A stretch of the entries below is to be set down exactly, running from the line with "IC1 pin ON: GND -> 5V" through the line with "Q2: PNP S8550", both included, and no other line.

[Detected change data]
━━━━

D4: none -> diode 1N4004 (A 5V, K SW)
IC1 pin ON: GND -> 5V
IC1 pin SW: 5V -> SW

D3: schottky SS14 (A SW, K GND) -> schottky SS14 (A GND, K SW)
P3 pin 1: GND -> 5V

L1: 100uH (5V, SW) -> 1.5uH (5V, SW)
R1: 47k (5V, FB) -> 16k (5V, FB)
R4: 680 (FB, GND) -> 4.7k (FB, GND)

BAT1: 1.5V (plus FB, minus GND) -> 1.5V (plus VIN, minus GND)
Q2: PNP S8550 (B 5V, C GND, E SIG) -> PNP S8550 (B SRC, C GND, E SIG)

━━━━

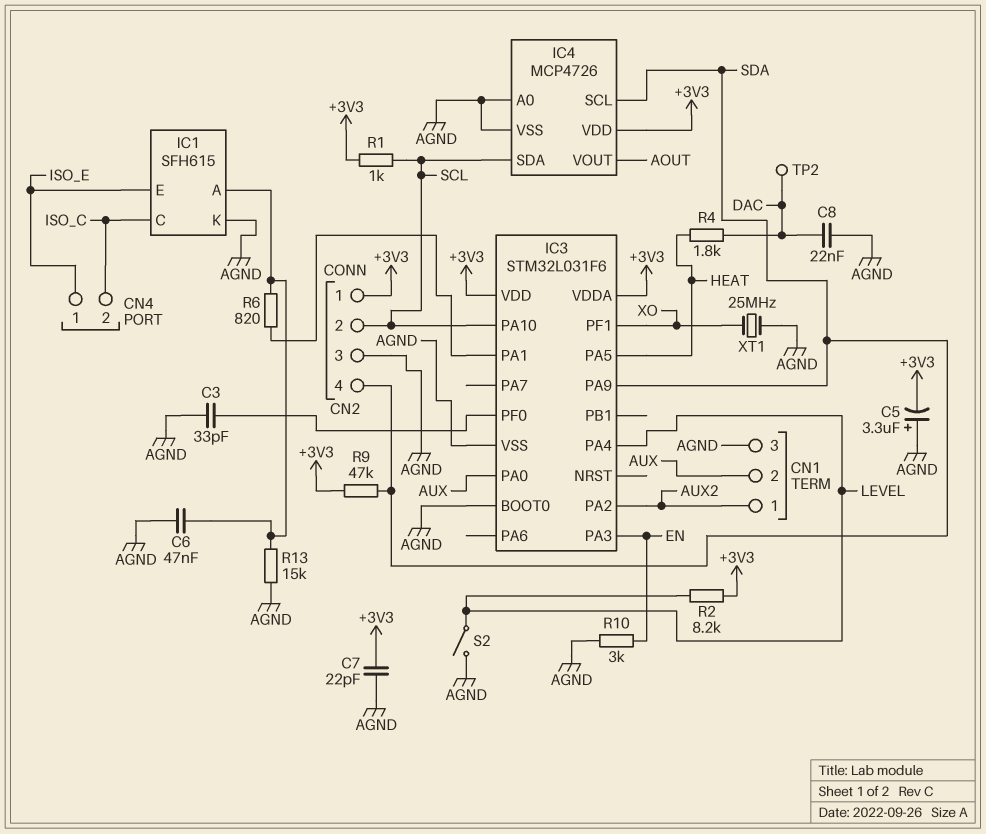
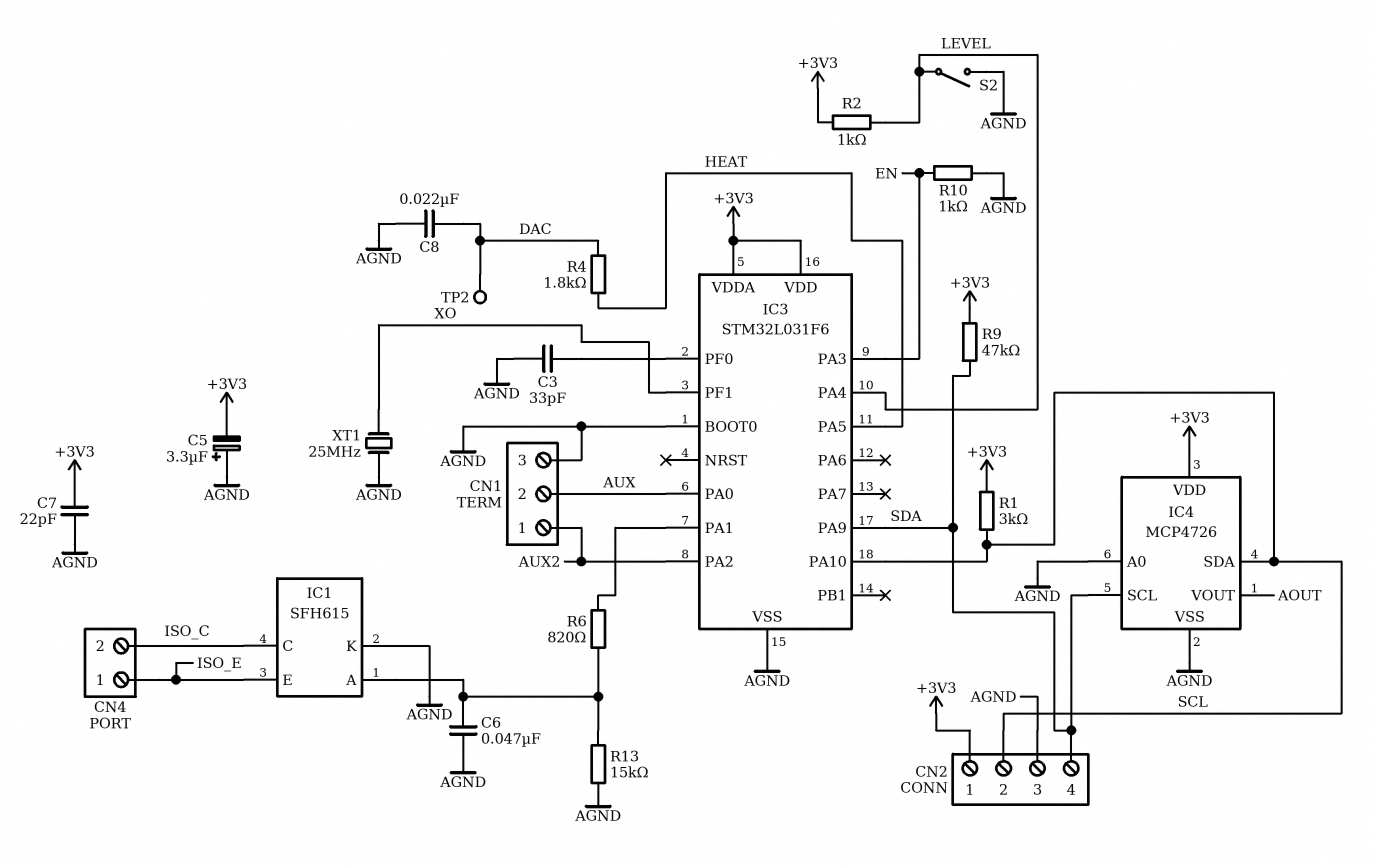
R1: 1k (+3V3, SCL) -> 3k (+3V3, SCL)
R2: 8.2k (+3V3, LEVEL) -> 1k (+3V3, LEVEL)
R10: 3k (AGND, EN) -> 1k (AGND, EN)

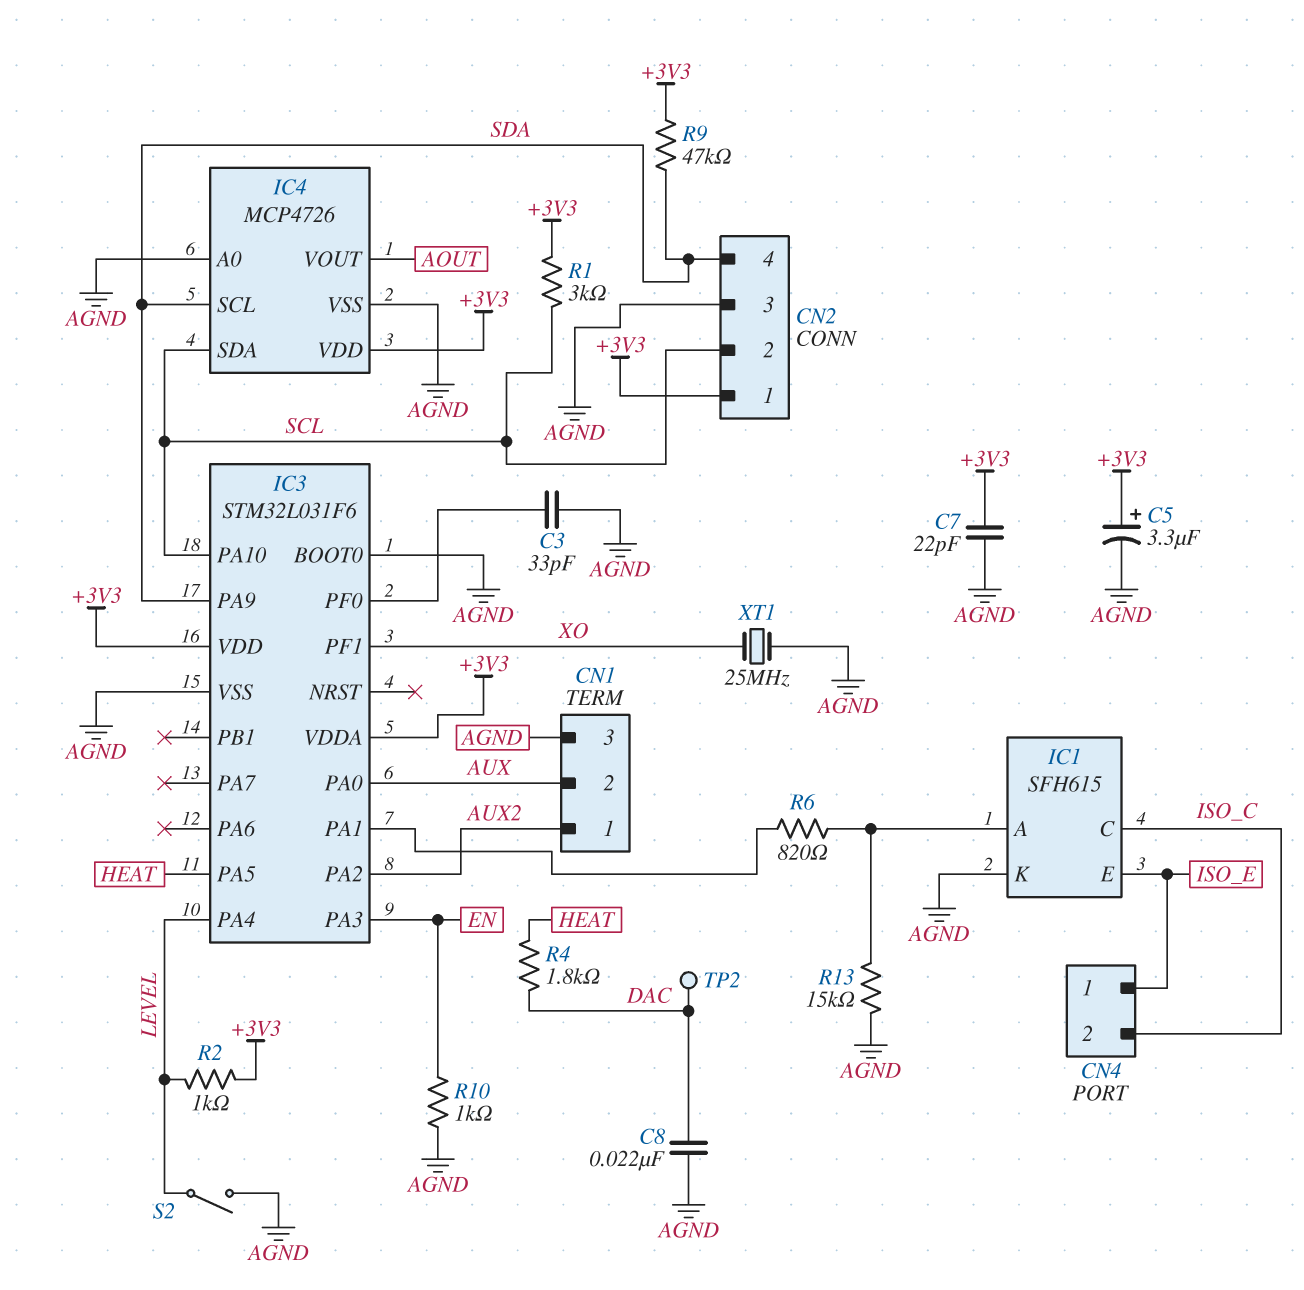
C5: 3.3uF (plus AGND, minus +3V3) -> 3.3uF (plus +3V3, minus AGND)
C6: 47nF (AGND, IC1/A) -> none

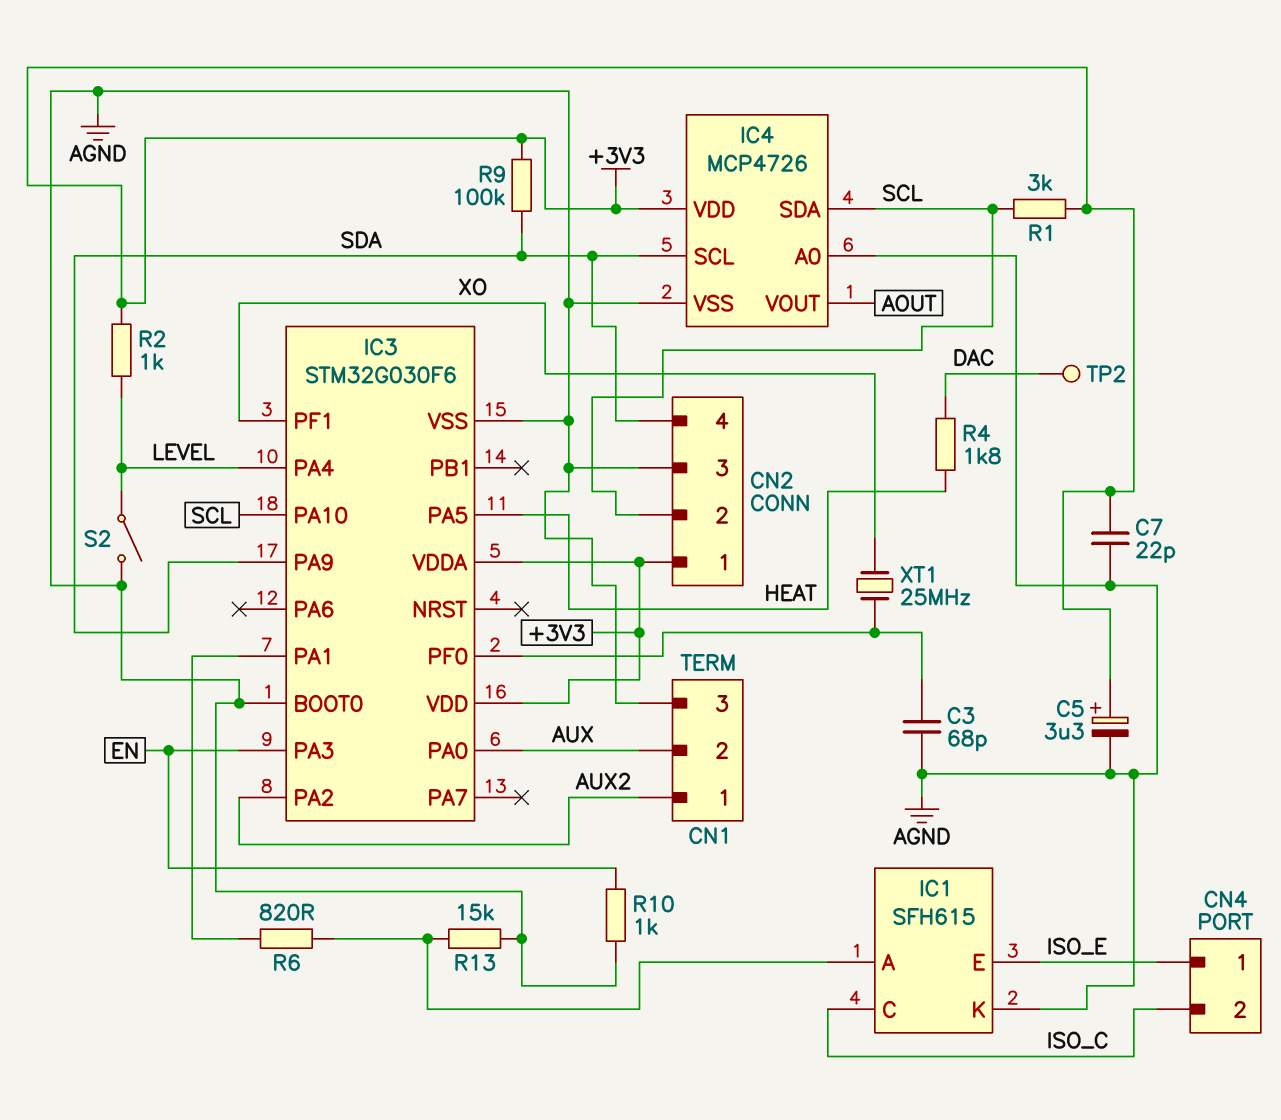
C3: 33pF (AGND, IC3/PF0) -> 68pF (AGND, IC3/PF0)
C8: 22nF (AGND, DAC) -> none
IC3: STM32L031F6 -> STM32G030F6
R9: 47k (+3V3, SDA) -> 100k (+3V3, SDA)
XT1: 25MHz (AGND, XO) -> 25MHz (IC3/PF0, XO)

━━━━

• _Task output_:
IC1 pin ON: GND -> 5V
IC1 pin SW: 5V -> SW

D3: schottky SS14 (A SW, K GND) -> schottky SS14 (A GND, K SW)
P3 pin 1: GND -> 5V

L1: 100uH (5V, SW) -> 1.5uH (5V, SW)
R1: 47k (5V, FB) -> 16k (5V, FB)
R4: 680 (FB, GND) -> 4.7k (FB, GND)

BAT1: 1.5V (plus FB, minus GND) -> 1.5V (plus VIN, minus GND)
Q2: PNP S8550 (B 5V, C GND, E SIG) -> PNP S8550 (B SRC, C GND, E SIG)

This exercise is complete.